### Dataset content
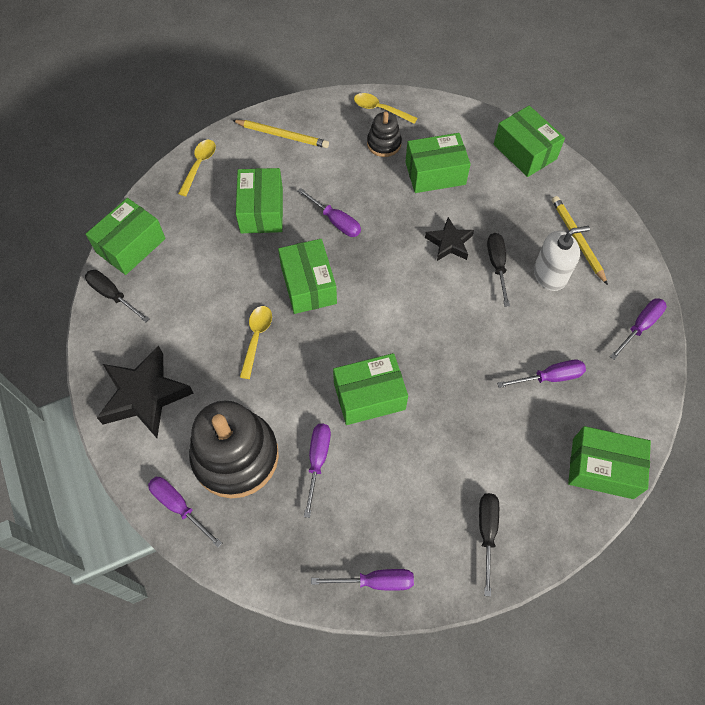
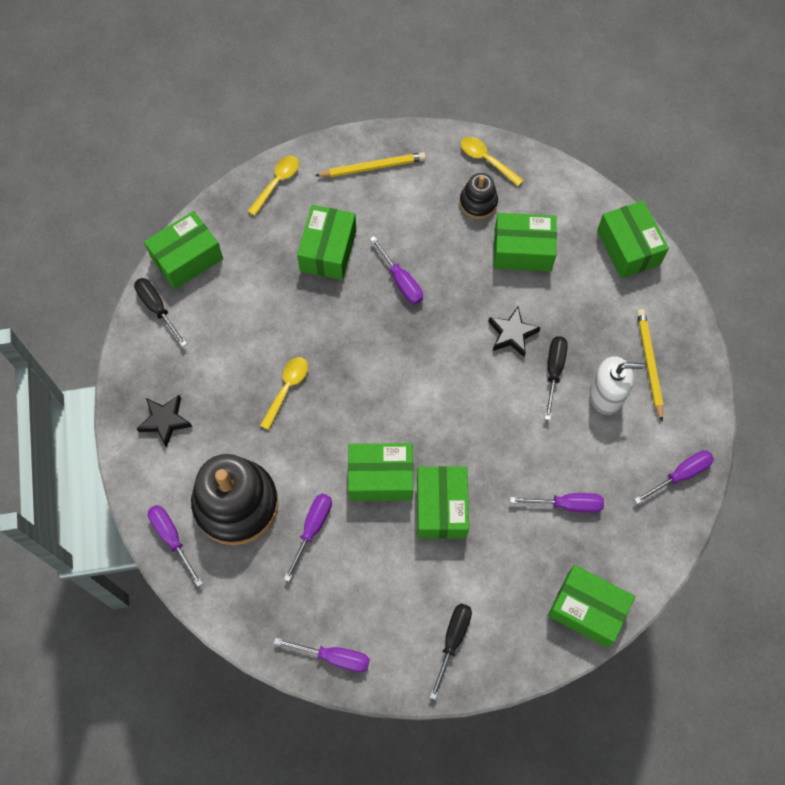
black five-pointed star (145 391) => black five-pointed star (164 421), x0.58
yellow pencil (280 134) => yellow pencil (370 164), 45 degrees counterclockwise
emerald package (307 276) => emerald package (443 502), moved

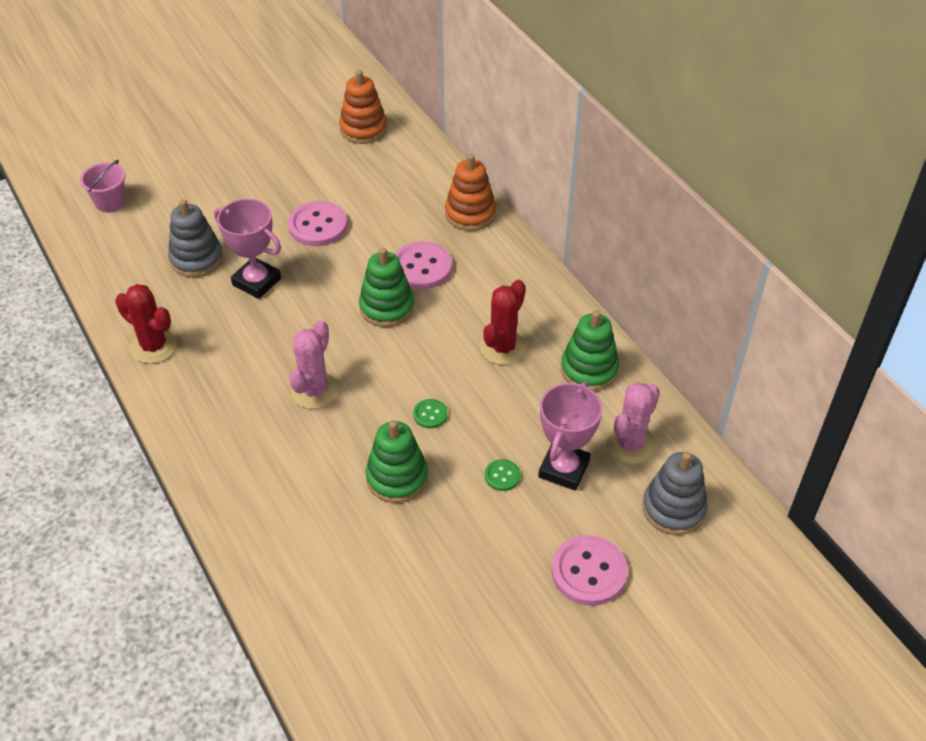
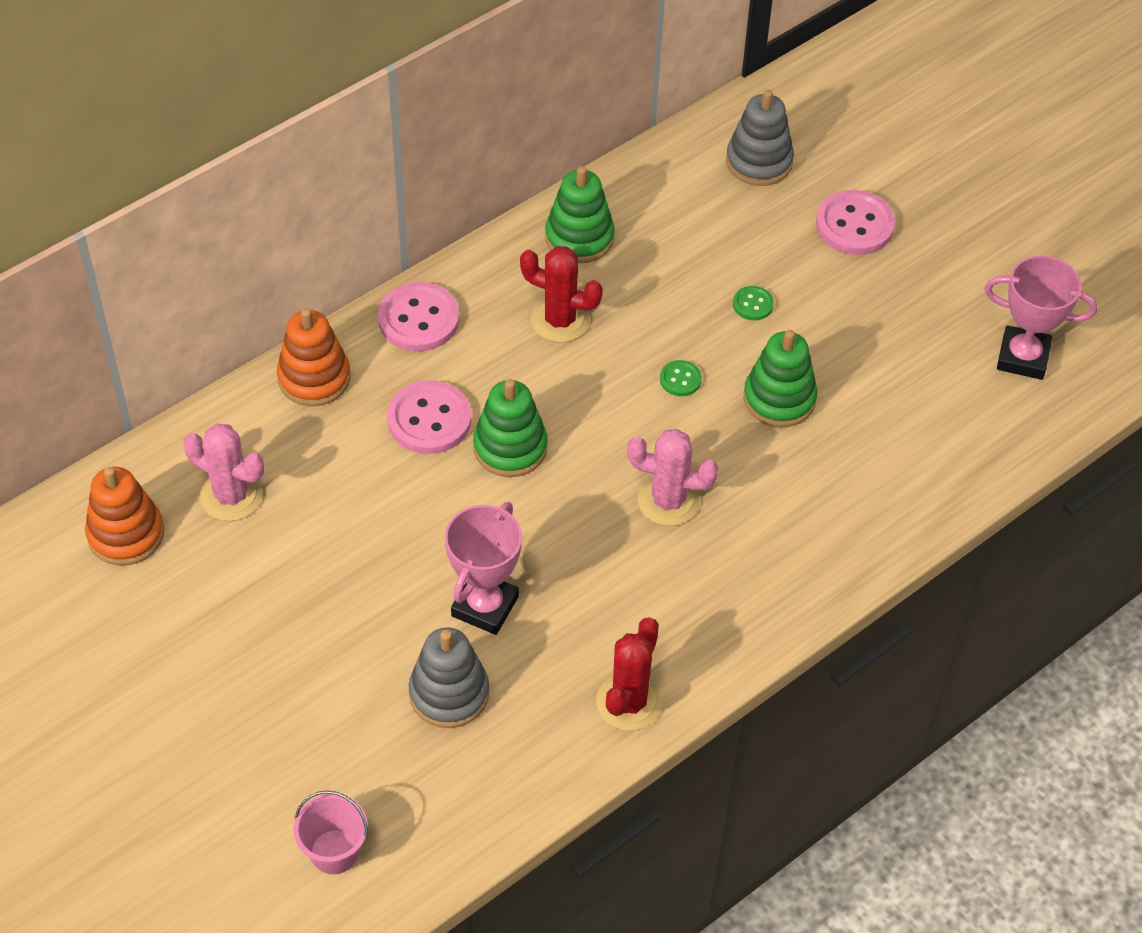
rose-pink shirt button (317 223) => rose-pink shirt button (418 316), moved
rose-pink trophy (570 436) => rose-pink trophy (1041 318), moved
rose-pink saguaro cactus (633 423) => rose-pink saguaro cactus (223 472), moved

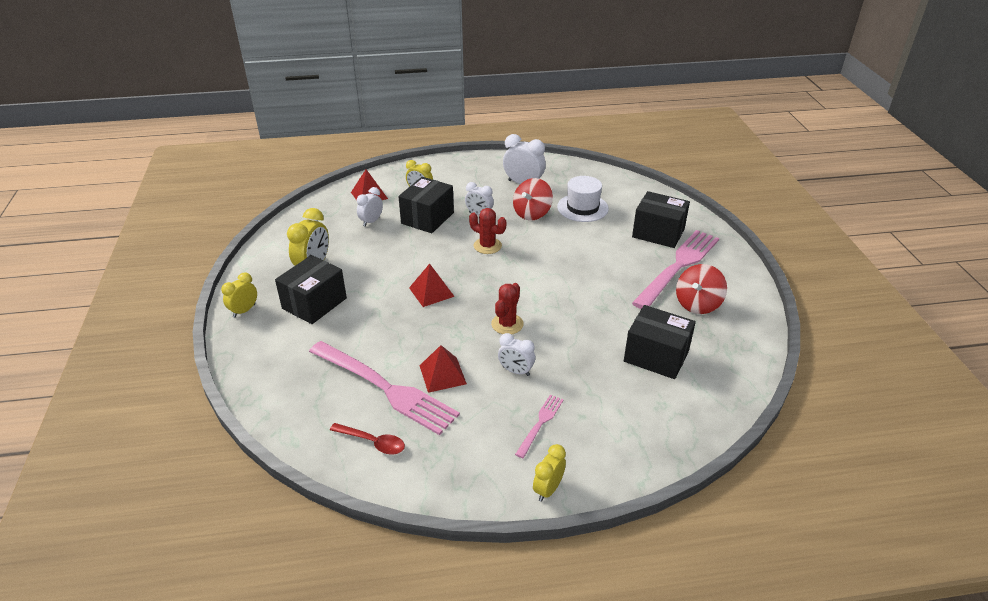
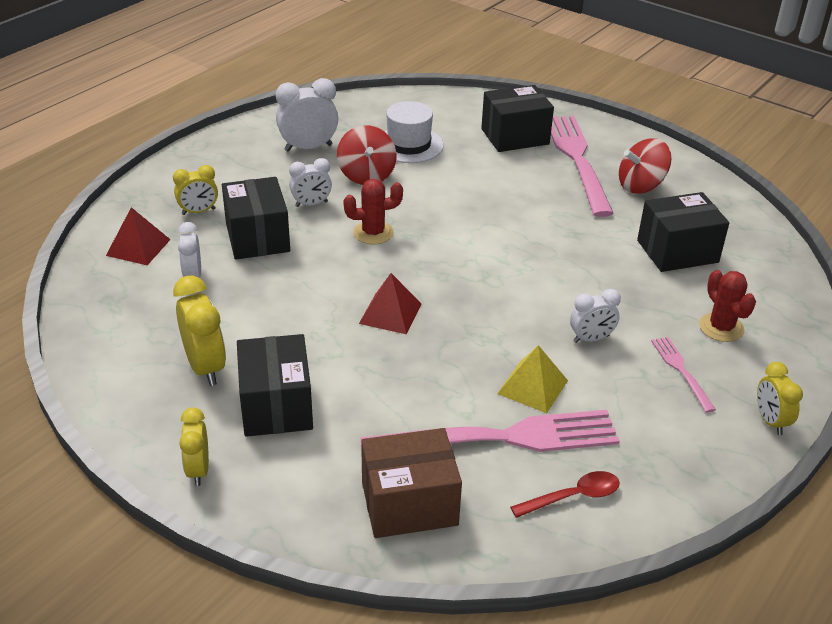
red pyramid (443 369) => yellow pyramid (532 379)
red saguaro cactus (507 308) => red saguaro cactus (727 306), moved
red spinning top (701 289) => red spinning top (645 166), 75 degrees clockwise
nothing => brown package (411 483)

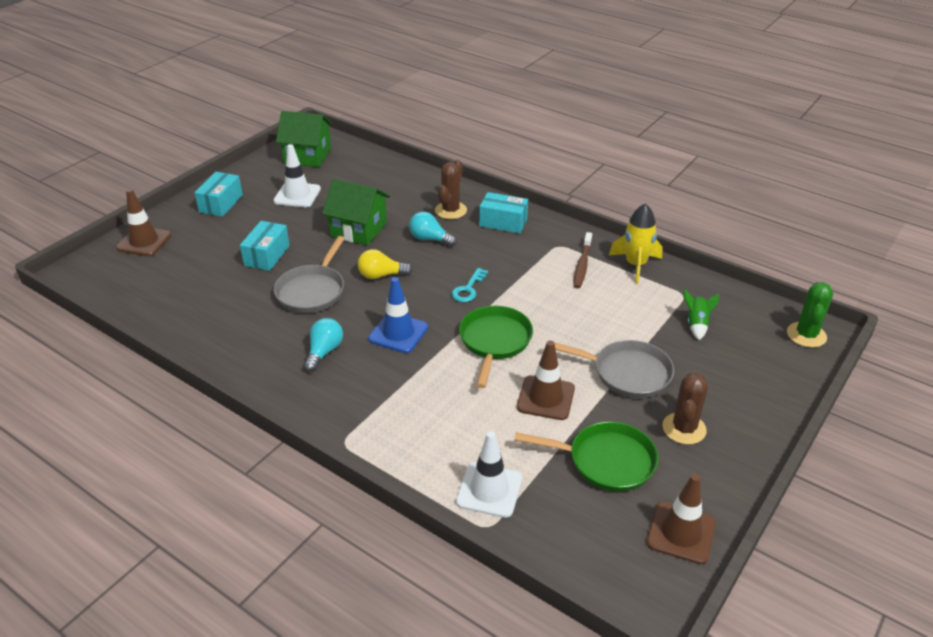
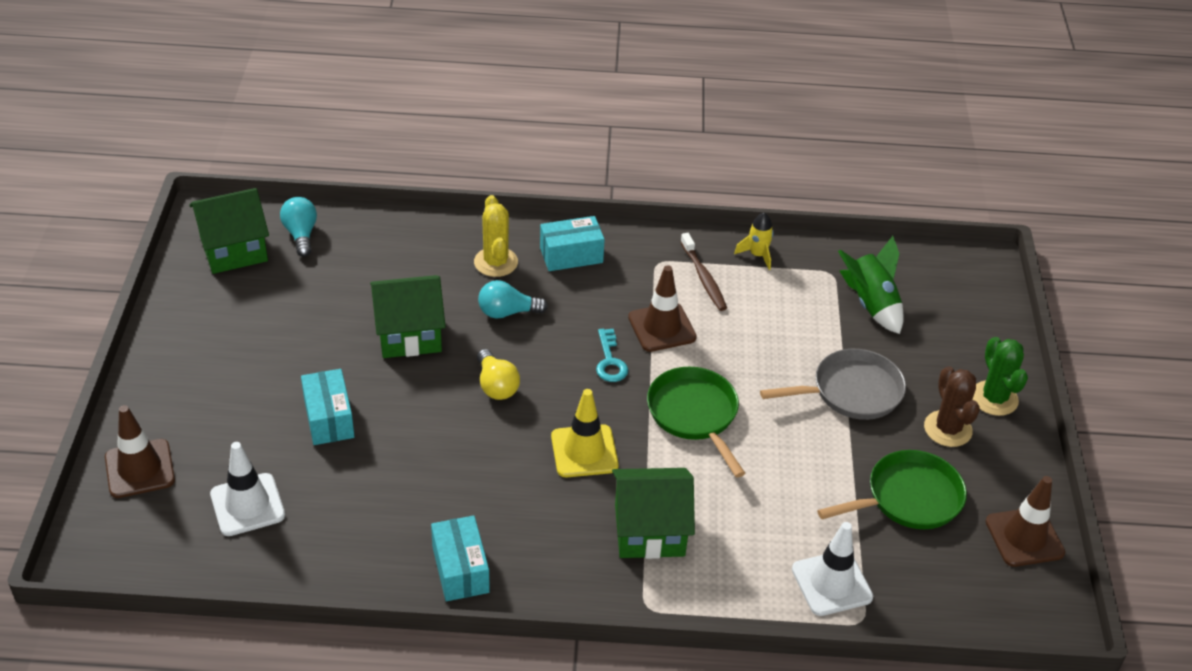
aqua package (218 194) => aqua package (460 558), moved
pure white traffic cone (297 175) => pure white traffic cone (247 489), moved
gray frying pan (309 274) => nothing
aqua lightbulb (323 345) => aqua lightbulb (298 227), moved
yellow lightbulb (385 264) => yellow lightbulb (498 374), 75 degrees counterclockwise
cobalt traffic cone (398 315) => yellow traffic cone (585 433)
brown saguaro cactus (451 189) => yellow saguaro cactus (496 236)
brown traffic cone (546 380) => brown traffic cone (662 308), moved
yellow rocket (636 243) => yellow rocket (754 241), x0.62
emerald rocket (701 314) => emerald rocket (871 285), x1.60
emerald saguaro cactus (810 315) => emerald saguaro cactus (1000 376), moved
nothing => emerald cottage (653 513)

### Problem
Every entry above should come back exactly as written, except for its pictures.

### Result below
black five-pointed star (145 391) => black five-pointed star (164 421), x0.58
yellow pencil (280 134) => yellow pencil (370 164), 45 degrees counterclockwise
emerald package (307 276) => emerald package (443 502), moved

rose-pink shirt button (317 223) => rose-pink shirt button (418 316), moved
rose-pink trophy (570 436) => rose-pink trophy (1041 318), moved
rose-pink saguaro cactus (633 423) => rose-pink saguaro cactus (223 472), moved

red pyramid (443 369) => yellow pyramid (532 379)
red saguaro cactus (507 308) => red saguaro cactus (727 306), moved
red spinning top (701 289) => red spinning top (645 166), 75 degrees clockwise
nothing => brown package (411 483)

aqua package (218 194) => aqua package (460 558), moved
pure white traffic cone (297 175) => pure white traffic cone (247 489), moved
gray frying pan (309 274) => nothing
aqua lightbulb (323 345) => aqua lightbulb (298 227), moved
yellow lightbulb (385 264) => yellow lightbulb (498 374), 75 degrees counterclockwise
cobalt traffic cone (398 315) => yellow traffic cone (585 433)
brown saguaro cactus (451 189) => yellow saguaro cactus (496 236)
brown traffic cone (546 380) => brown traffic cone (662 308), moved
yellow rocket (636 243) => yellow rocket (754 241), x0.62
emerald rocket (701 314) => emerald rocket (871 285), x1.60
emerald saguaro cactus (810 315) => emerald saguaro cactus (1000 376), moved
nothing => emerald cottage (653 513)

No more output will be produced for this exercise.